Problem to work on:
Beginning with the line that holds "C1: 220uF (plus N019, minus N010) -> none" in the data below, give again every line through the one that holds "V2: AC 100mV", exactly as written.

Listed records:
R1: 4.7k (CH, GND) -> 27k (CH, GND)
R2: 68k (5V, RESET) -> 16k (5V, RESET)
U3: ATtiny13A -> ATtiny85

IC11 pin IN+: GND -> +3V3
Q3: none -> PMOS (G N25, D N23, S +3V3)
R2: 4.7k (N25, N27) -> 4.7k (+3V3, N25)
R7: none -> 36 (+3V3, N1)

==

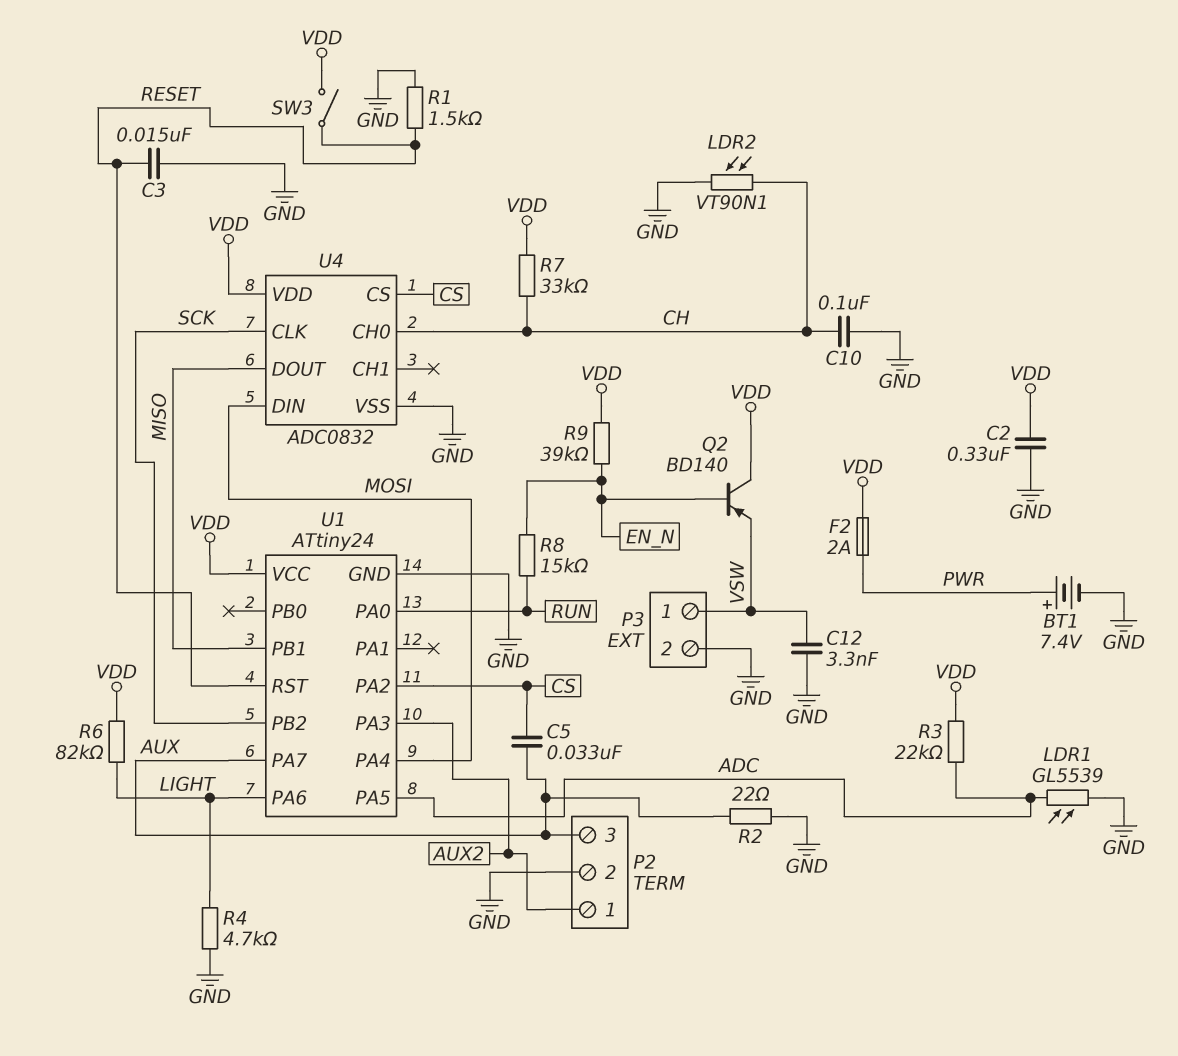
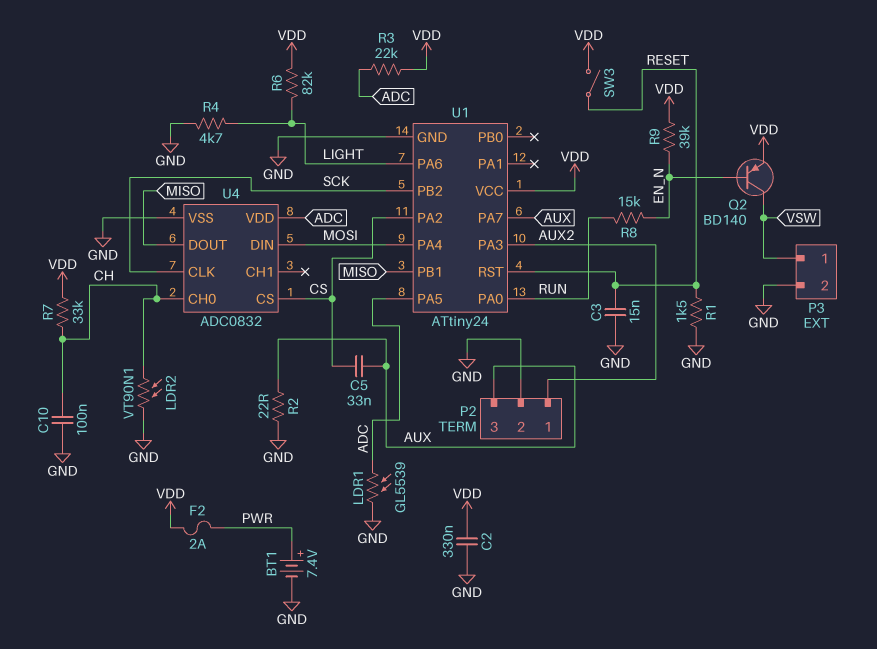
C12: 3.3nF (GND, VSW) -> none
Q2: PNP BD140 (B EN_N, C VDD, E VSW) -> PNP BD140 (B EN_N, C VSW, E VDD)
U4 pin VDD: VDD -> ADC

...

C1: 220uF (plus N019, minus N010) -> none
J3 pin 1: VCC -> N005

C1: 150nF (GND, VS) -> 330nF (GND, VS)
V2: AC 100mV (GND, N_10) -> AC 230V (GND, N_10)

Result for this task:
C1: 220uF (plus N019, minus N010) -> none
J3 pin 1: VCC -> N005

C1: 150nF (GND, VS) -> 330nF (GND, VS)
V2: AC 100mV (GND, N_10) -> AC 230V (GND, N_10)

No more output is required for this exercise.